[Records from a data collection]
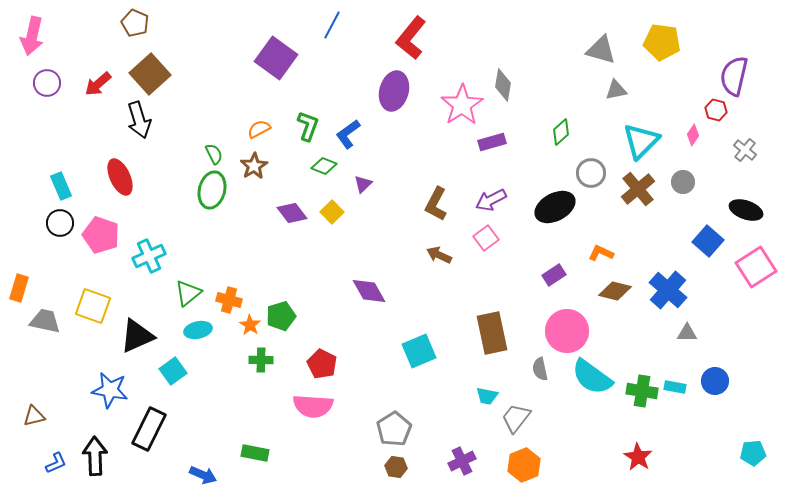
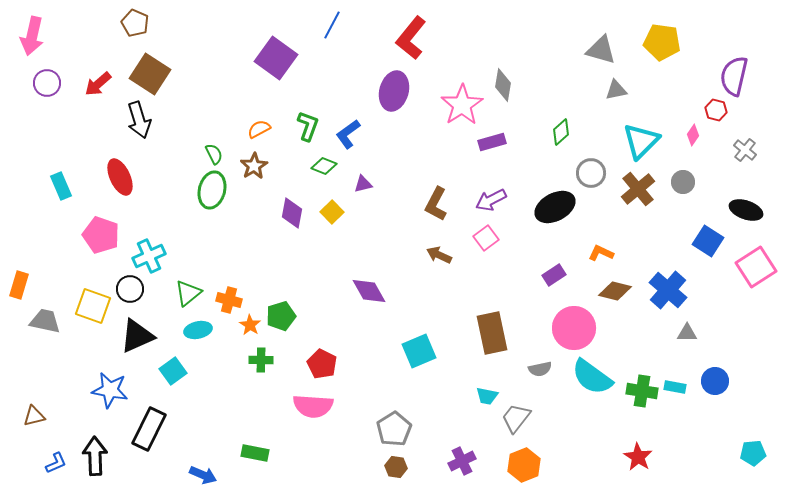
brown square at (150, 74): rotated 15 degrees counterclockwise
purple triangle at (363, 184): rotated 30 degrees clockwise
purple diamond at (292, 213): rotated 48 degrees clockwise
black circle at (60, 223): moved 70 px right, 66 px down
blue square at (708, 241): rotated 8 degrees counterclockwise
orange rectangle at (19, 288): moved 3 px up
pink circle at (567, 331): moved 7 px right, 3 px up
gray semicircle at (540, 369): rotated 90 degrees counterclockwise
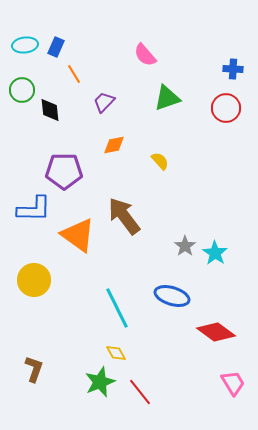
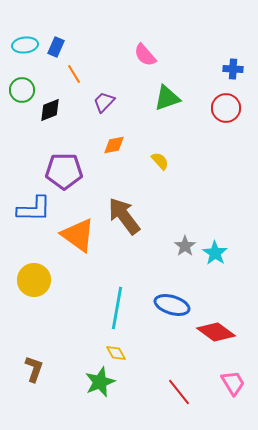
black diamond: rotated 75 degrees clockwise
blue ellipse: moved 9 px down
cyan line: rotated 36 degrees clockwise
red line: moved 39 px right
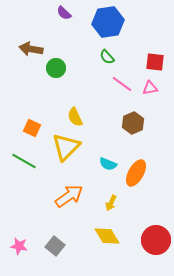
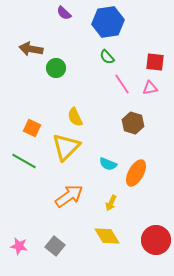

▶ How to complete this task:
Every line of the data above should be returned exactly, with the pictures removed.

▶ Result for this exercise:
brown square at (150, 74): rotated 15 degrees counterclockwise
purple triangle at (363, 184): rotated 30 degrees clockwise
purple diamond at (292, 213): rotated 48 degrees clockwise
black circle at (60, 223): moved 70 px right, 66 px down
blue square at (708, 241): rotated 8 degrees counterclockwise
orange rectangle at (19, 288): moved 3 px up
pink circle at (567, 331): moved 7 px right, 3 px up
gray semicircle at (540, 369): rotated 90 degrees counterclockwise
black diamond: rotated 75 degrees clockwise
blue ellipse: moved 9 px down
cyan line: rotated 36 degrees clockwise
red line: moved 39 px right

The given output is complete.